*Task requirements*:
Your answer should be every line of the records that contains the word "brown", copied as it stands.

*Dataset extract*:

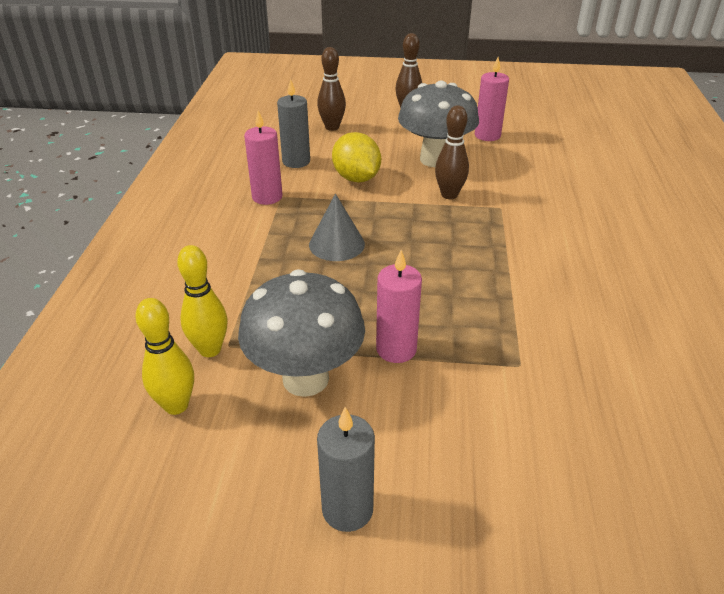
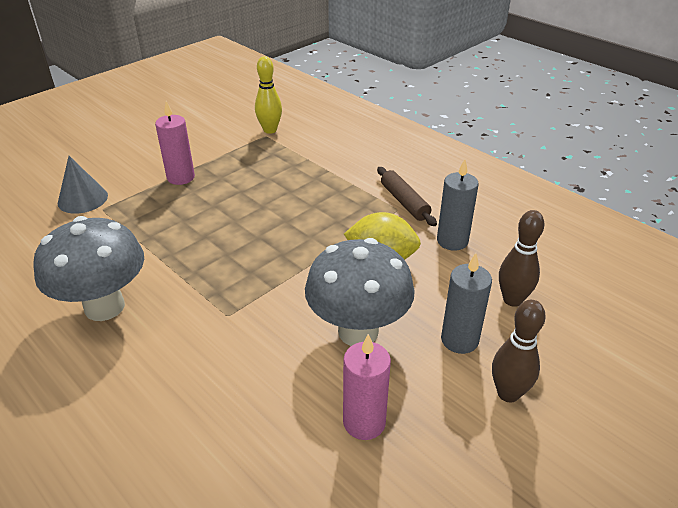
camera: 130 degrees right, 0 degrees up
yellow bowling pin [135,298,194,415] -> none
grey mushroom [238,270,365,397] -> grey mushroom moved to [33,216,144,321]
pink candle [244,110,283,205] -> brown rolling pin [377,167,437,226]
grey cone [309,194,365,261] -> grey cone moved to [58,156,108,214]
grey candle [317,407,375,532] -> grey candle moved to [441,253,492,354]
brown bowling pin [435,105,469,199] -> none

*Answer section*:
pink candle [244,110,283,205] -> brown rolling pin [377,167,437,226]
brown bowling pin [435,105,469,199] -> none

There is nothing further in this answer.